[Excerpt from a dataset]
--- begin ---

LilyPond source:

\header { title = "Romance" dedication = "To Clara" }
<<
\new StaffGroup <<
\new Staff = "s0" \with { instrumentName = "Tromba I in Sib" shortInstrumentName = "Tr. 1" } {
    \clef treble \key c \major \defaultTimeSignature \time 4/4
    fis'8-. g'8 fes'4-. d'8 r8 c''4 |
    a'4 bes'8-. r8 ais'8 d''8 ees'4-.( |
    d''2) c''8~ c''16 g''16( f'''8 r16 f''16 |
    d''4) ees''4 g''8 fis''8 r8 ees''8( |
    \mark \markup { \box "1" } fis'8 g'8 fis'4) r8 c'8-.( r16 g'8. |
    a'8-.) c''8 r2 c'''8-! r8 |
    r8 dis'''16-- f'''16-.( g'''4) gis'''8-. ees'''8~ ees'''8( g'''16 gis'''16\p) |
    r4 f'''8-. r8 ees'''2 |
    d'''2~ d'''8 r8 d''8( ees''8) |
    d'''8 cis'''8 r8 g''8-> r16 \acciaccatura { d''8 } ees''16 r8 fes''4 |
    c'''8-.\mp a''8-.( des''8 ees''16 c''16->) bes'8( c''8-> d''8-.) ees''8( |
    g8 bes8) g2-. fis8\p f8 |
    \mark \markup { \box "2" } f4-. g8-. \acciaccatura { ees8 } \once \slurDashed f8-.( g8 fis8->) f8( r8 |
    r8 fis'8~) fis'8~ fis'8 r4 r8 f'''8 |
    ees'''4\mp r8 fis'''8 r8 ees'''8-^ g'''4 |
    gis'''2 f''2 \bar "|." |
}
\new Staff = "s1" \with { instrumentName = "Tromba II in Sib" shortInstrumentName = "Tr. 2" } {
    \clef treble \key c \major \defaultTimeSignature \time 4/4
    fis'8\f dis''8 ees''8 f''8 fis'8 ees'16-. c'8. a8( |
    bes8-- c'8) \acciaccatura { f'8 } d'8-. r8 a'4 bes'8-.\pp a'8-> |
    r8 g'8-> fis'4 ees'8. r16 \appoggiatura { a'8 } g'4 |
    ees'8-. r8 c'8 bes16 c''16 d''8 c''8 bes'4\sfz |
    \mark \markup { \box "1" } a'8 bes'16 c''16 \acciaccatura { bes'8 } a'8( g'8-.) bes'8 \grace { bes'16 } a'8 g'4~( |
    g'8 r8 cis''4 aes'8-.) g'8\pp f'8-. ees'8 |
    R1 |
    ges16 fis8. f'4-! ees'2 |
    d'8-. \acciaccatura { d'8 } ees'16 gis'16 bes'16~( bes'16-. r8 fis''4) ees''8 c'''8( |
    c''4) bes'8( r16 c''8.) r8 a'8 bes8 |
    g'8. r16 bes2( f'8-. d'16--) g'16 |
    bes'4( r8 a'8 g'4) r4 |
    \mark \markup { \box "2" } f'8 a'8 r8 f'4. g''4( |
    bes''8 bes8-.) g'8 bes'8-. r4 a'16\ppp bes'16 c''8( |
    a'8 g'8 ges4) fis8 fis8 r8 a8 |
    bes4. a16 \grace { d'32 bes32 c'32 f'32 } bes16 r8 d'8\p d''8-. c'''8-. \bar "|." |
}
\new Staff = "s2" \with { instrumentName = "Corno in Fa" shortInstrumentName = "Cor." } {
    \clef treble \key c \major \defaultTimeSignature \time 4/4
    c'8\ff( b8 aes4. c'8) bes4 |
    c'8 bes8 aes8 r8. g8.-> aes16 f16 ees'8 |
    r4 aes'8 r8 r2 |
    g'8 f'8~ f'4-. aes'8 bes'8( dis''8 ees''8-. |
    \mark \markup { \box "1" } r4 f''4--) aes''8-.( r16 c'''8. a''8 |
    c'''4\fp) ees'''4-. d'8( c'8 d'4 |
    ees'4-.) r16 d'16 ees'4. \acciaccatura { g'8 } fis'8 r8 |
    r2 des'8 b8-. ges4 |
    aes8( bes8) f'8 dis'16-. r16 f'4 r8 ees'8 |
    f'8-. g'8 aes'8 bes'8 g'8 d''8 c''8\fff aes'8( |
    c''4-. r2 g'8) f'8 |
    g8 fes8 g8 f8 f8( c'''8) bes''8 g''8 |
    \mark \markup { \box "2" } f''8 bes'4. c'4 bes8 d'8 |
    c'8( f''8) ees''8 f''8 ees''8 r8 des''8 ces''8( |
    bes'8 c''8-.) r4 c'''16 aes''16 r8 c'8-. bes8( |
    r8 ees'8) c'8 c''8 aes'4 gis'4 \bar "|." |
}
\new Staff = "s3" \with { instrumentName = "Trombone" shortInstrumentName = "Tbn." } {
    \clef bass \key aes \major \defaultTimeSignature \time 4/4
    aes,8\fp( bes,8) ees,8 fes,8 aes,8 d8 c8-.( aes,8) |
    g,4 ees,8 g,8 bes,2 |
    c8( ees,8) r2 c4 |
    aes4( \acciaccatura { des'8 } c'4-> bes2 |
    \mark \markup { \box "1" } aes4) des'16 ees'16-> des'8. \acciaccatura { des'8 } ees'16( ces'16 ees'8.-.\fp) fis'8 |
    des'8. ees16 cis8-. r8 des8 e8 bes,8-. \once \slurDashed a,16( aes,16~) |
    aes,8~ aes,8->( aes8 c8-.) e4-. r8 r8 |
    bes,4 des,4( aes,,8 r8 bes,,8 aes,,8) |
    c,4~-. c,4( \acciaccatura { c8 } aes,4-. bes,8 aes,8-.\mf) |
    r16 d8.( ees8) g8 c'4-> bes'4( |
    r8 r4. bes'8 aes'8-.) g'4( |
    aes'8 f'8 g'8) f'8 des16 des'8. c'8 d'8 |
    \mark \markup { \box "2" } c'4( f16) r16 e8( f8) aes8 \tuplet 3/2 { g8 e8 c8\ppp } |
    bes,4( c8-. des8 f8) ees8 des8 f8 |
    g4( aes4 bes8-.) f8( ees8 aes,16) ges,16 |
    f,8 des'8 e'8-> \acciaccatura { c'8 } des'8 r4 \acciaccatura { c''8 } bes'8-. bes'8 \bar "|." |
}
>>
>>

--- end ---

REQUIRED TASK: Pull out every line of the material above that contains the string "instrumentName". Matching is case-sensitive.

TASK SOLUTION:
\new Staff = "s0" \with { instrumentName = "Tromba I in Sib" shortInstrumentName = "Tr. 1" } {
\new Staff = "s1" \with { instrumentName = "Tromba II in Sib" shortInstrumentName = "Tr. 2" } {
\new Staff = "s2" \with { instrumentName = "Corno in Fa" shortInstrumentName = "Cor." } {
\new Staff = "s3" \with { instrumentName = "Trombone" shortInstrumentName = "Tbn." } {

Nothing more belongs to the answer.